**WHAT YOU WILL DO**
Answer with a single number, the count of lines in the material below that contain the word "yellow".

*** Opening of DATA SECTION ***

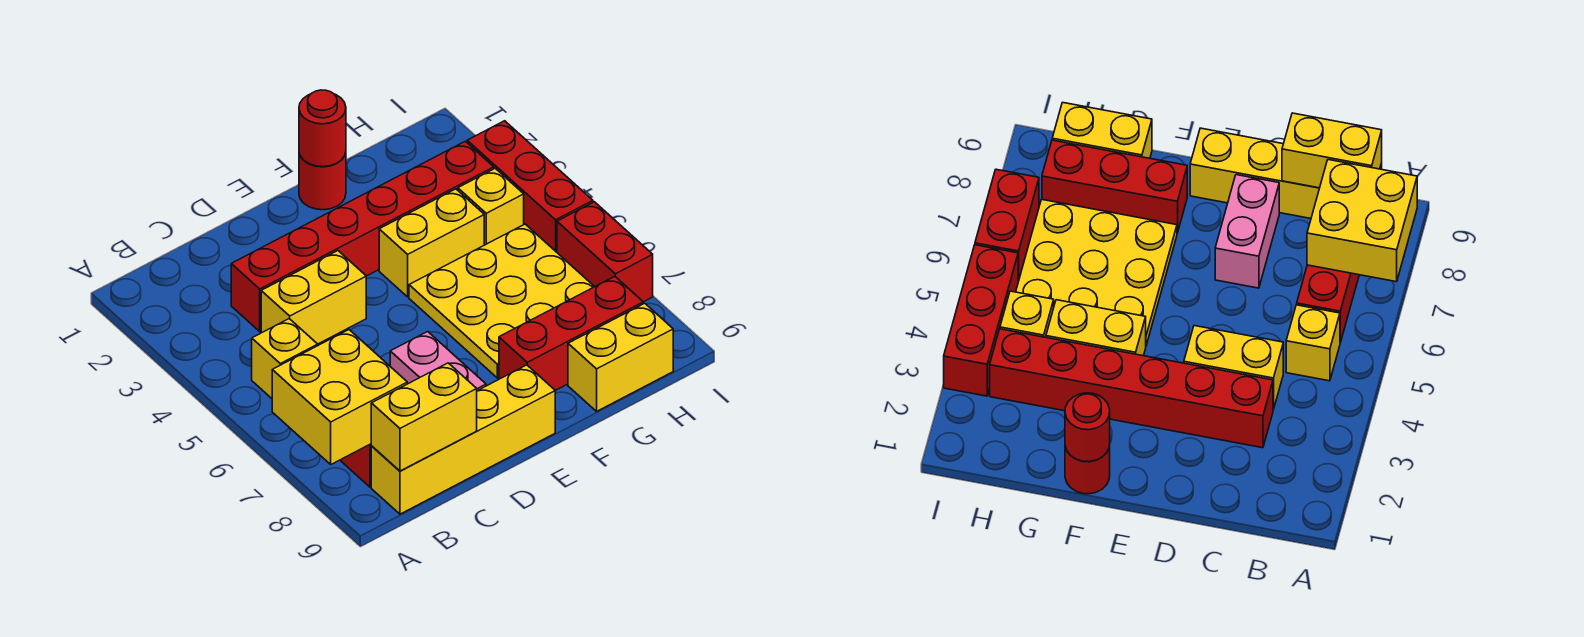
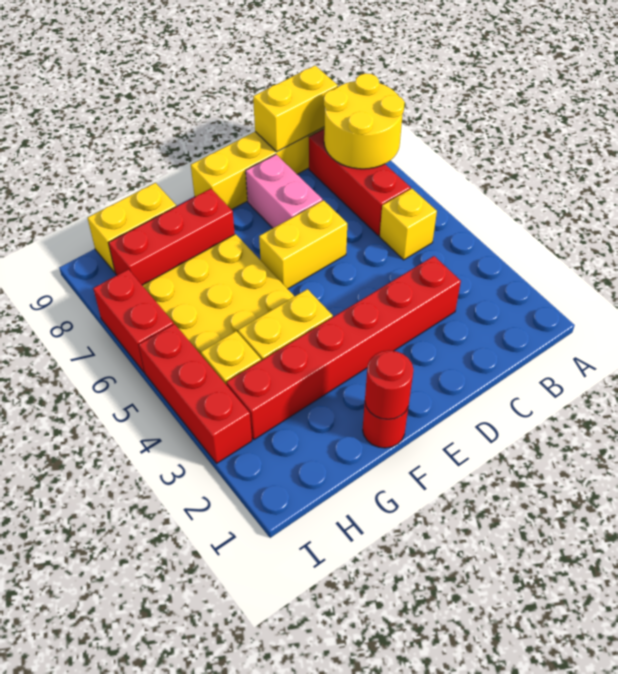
yellow brick A7:B8 level 2 -> yellow round brick A7:B8 level 2
yellow brick C4:D4 level 1 -> yellow brick D6:E6 level 1

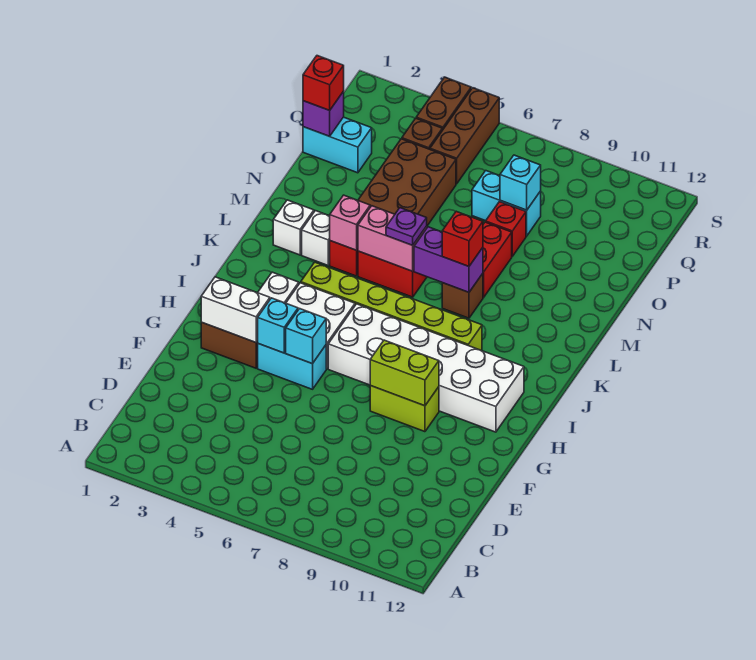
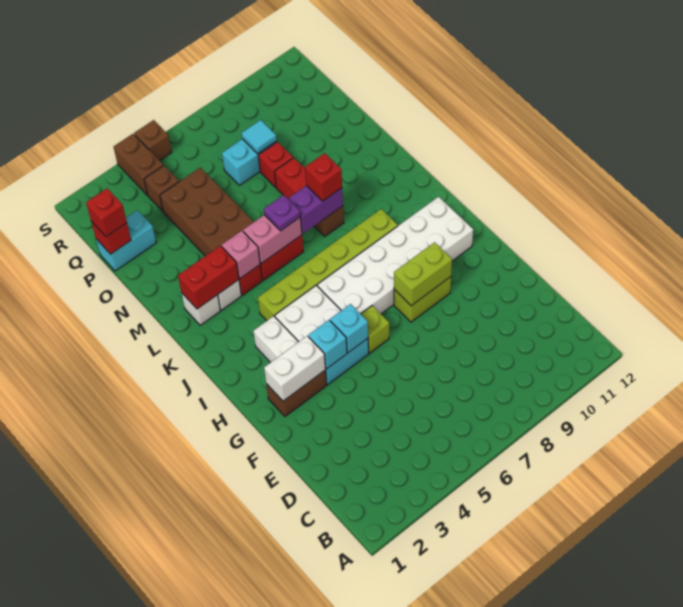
none -> lime brick G6 level 1
none -> red brick L2:L3 level 2
purple brick P1 level 2 -> red brick P1 level 2
cyan brick P8 level 2 -> cyan tile P8 level 2
brown brick Q5:S5 level 1 -> brown brick S5 level 1

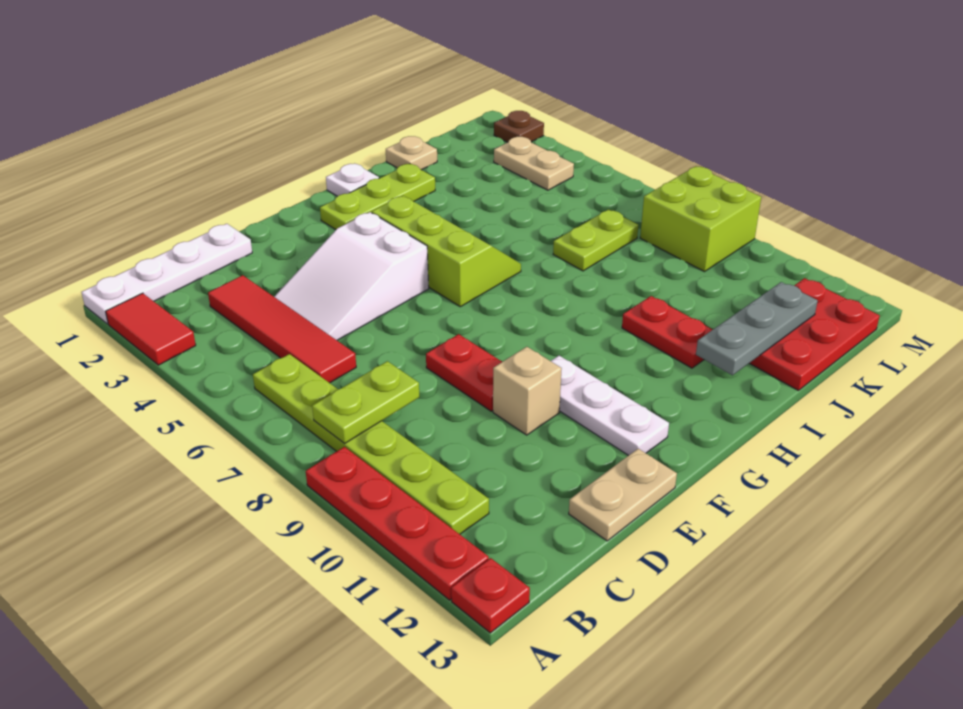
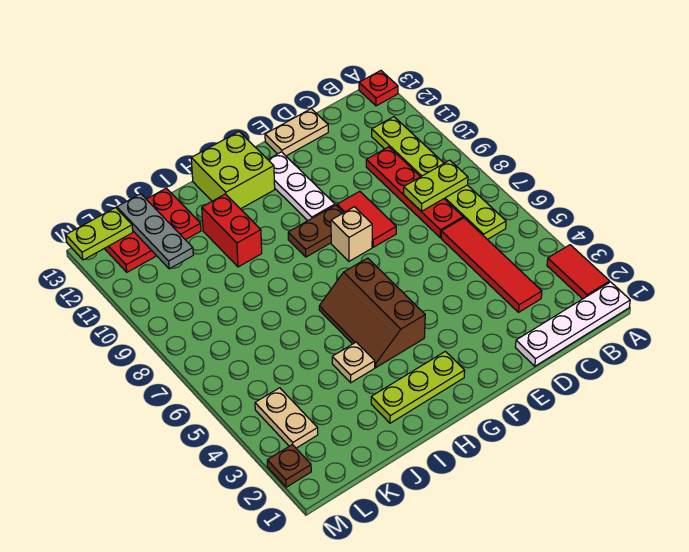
red plate A9:A12 level 1 -> red plate C7:C10 level 1
white slope D4:F5 level 1 top F -> none
red plate E8:E9 level 1 -> red tile E8:E9 level 1
tan brick E10 level 1 -> tan brick F8 level 1
none -> brown plate F9:G9 level 1
lime slope G4:H6 level 1 top G -> brown slope G4:H6 level 1 top G
white plate H1 level 1 -> none
red plate I10:I11 level 1 -> red brick I10:I11 level 1
grey plate I12:K12 level 2 -> grey plate K11:K13 level 2
tan plate J1 level 1 -> tan plate I4 level 1
lime plate J7:K7 level 1 -> lime plate L13:M13 level 2
lime brick L8:M9 level 1 -> lime brick G12:H13 level 1

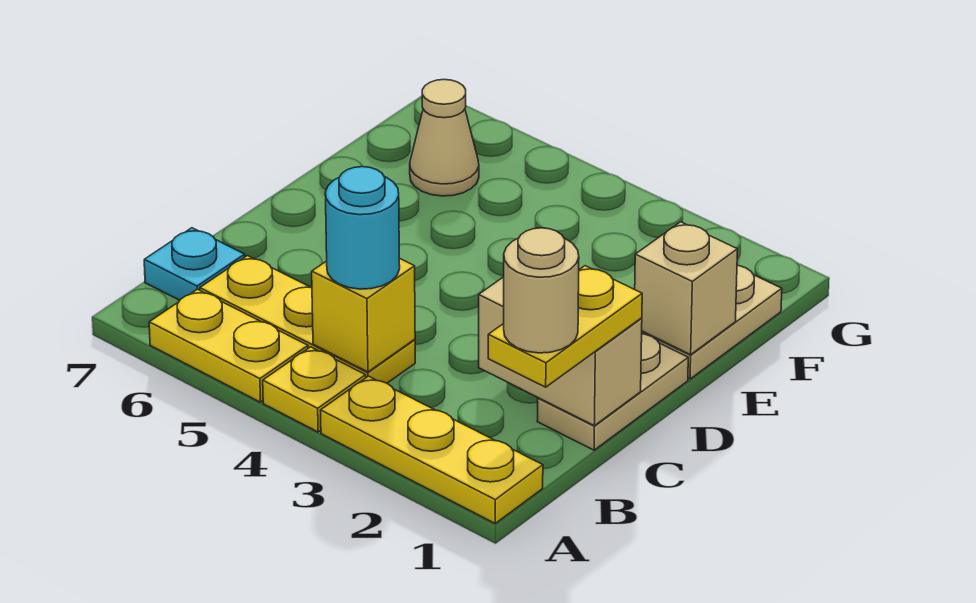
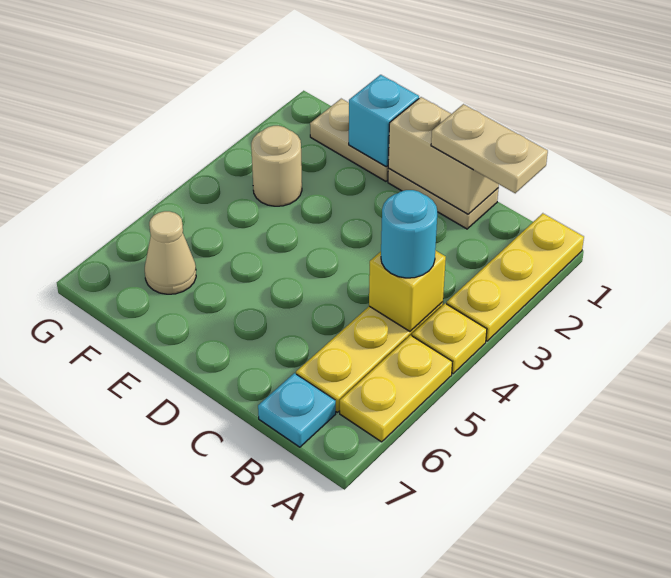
yellow plate B1:C1 level 3 -> tan plate B1:C1 level 3
tan round brick B1 level 4 -> tan round brick F3 level 1
tan brick C1:C2 level 2 -> tan brick C1:D1 level 2
tan brick E1 level 2 -> cyan brick E1 level 2

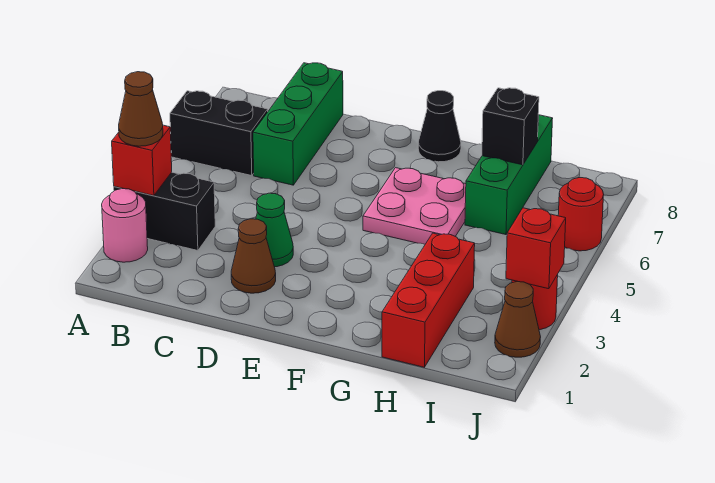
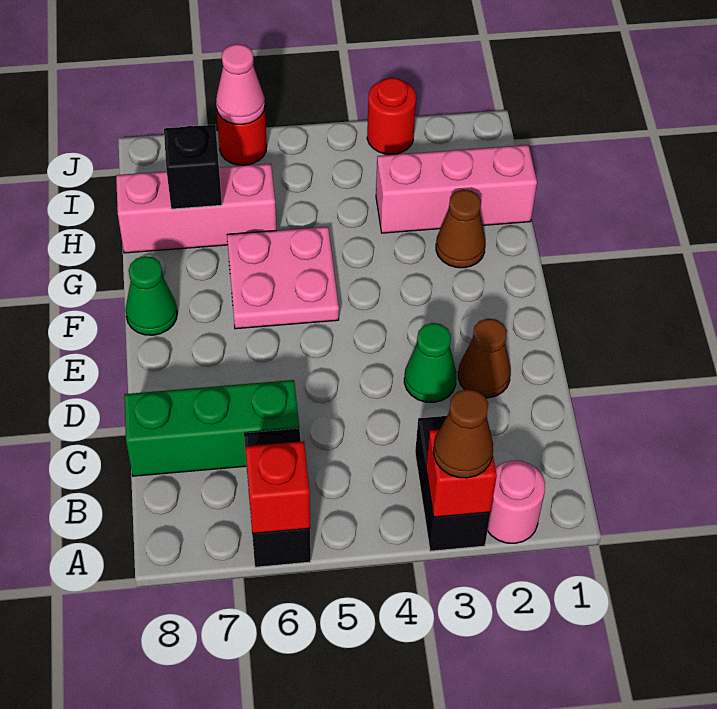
black cone F8 level 1 -> green cone F8 level 1
red brick H1:H3 level 1 -> pink brick H1:H3 level 1
green brick H6:H8 level 1 -> pink brick H6:H8 level 1
brown cone J2 level 1 -> brown cone G2 level 1
red brick J3 level 2 -> red brick A6 level 2
none -> pink cone J6 level 2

*** Close of DATA SECTION ***

**EXERCISE RESPONSE**
3